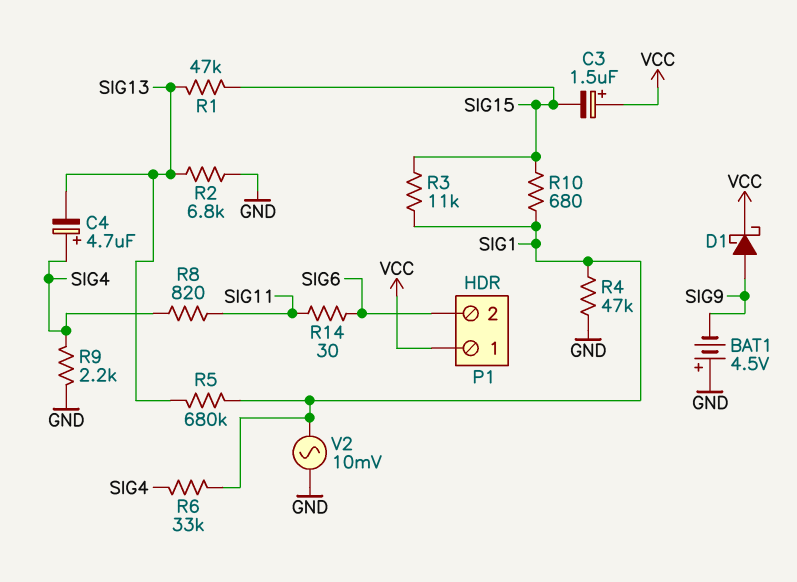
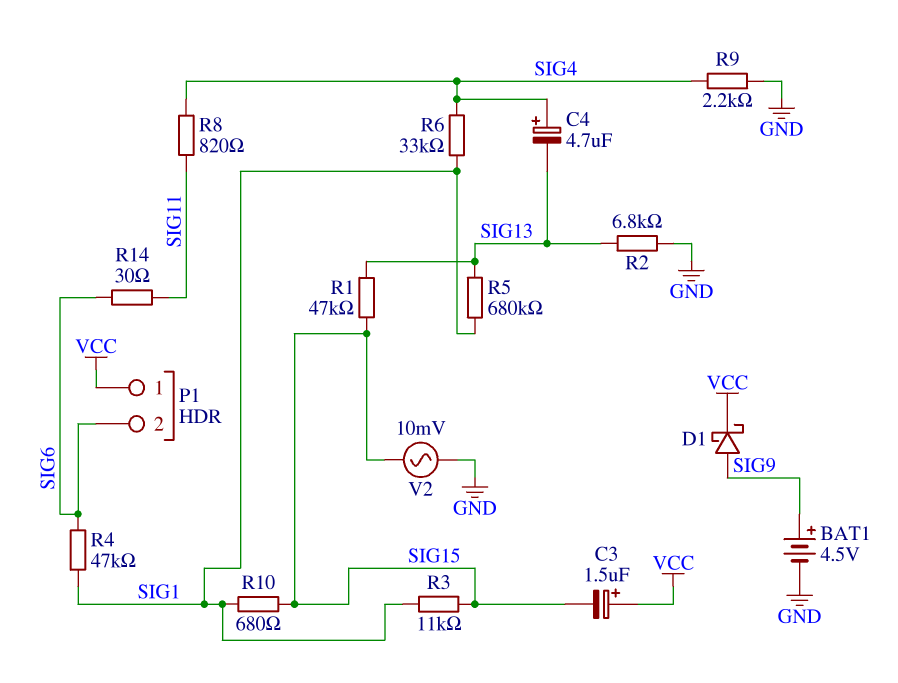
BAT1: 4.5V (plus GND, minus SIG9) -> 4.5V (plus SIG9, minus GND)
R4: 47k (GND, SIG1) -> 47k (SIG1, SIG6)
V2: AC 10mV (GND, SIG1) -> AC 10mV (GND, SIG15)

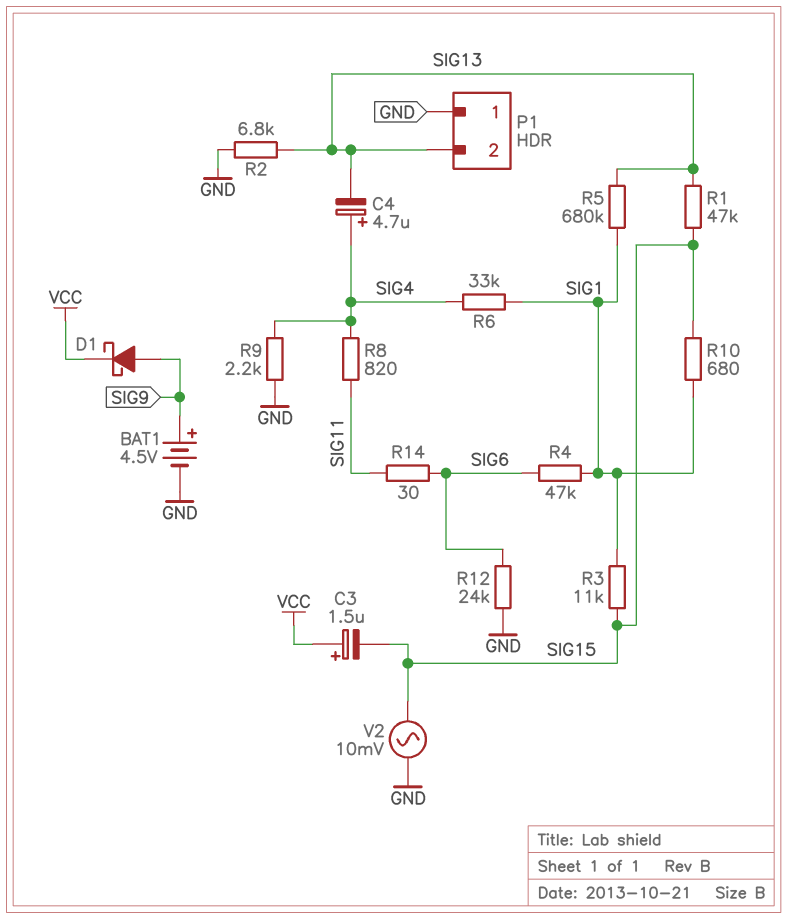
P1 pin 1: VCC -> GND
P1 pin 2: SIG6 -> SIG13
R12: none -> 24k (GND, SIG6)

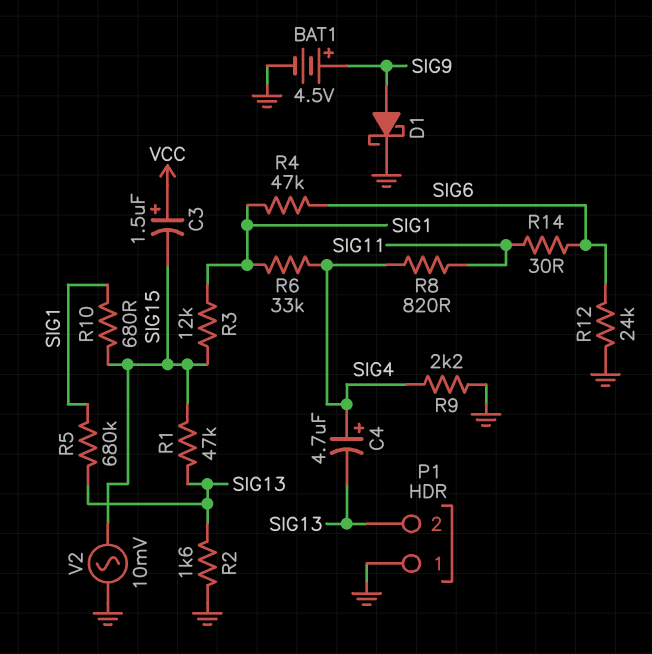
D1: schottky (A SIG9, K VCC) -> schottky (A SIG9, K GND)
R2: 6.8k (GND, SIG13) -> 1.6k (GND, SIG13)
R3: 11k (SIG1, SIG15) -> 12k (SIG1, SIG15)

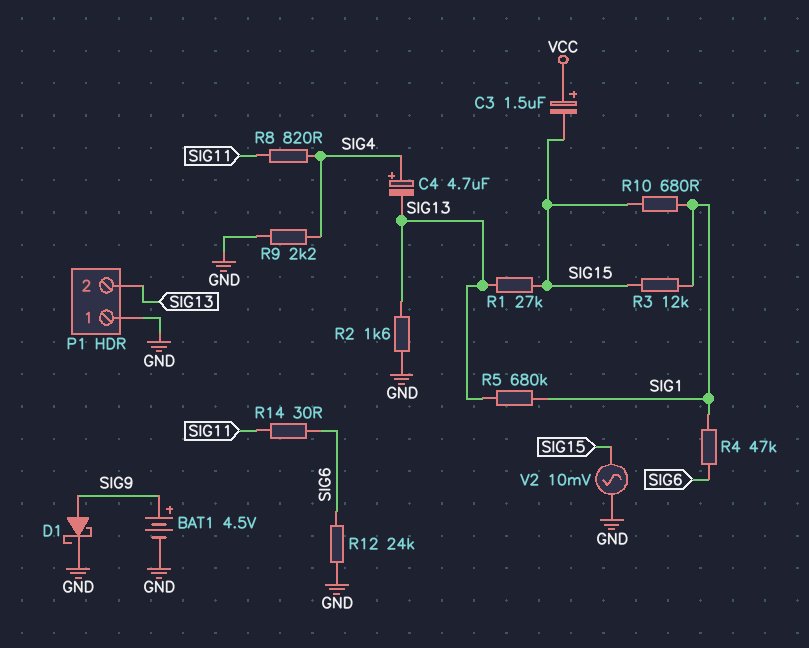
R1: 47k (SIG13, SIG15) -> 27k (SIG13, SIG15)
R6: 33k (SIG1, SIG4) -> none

────────────────

**Exercise prompt:** Write out the data above exactly, minus any images.

**Exercise response:**
BAT1: 4.5V (plus GND, minus SIG9) -> 4.5V (plus SIG9, minus GND)
R4: 47k (GND, SIG1) -> 47k (SIG1, SIG6)
V2: AC 10mV (GND, SIG1) -> AC 10mV (GND, SIG15)

P1 pin 1: VCC -> GND
P1 pin 2: SIG6 -> SIG13
R12: none -> 24k (GND, SIG6)

D1: schottky (A SIG9, K VCC) -> schottky (A SIG9, K GND)
R2: 6.8k (GND, SIG13) -> 1.6k (GND, SIG13)
R3: 11k (SIG1, SIG15) -> 12k (SIG1, SIG15)

R1: 47k (SIG13, SIG15) -> 27k (SIG13, SIG15)
R6: 33k (SIG1, SIG4) -> none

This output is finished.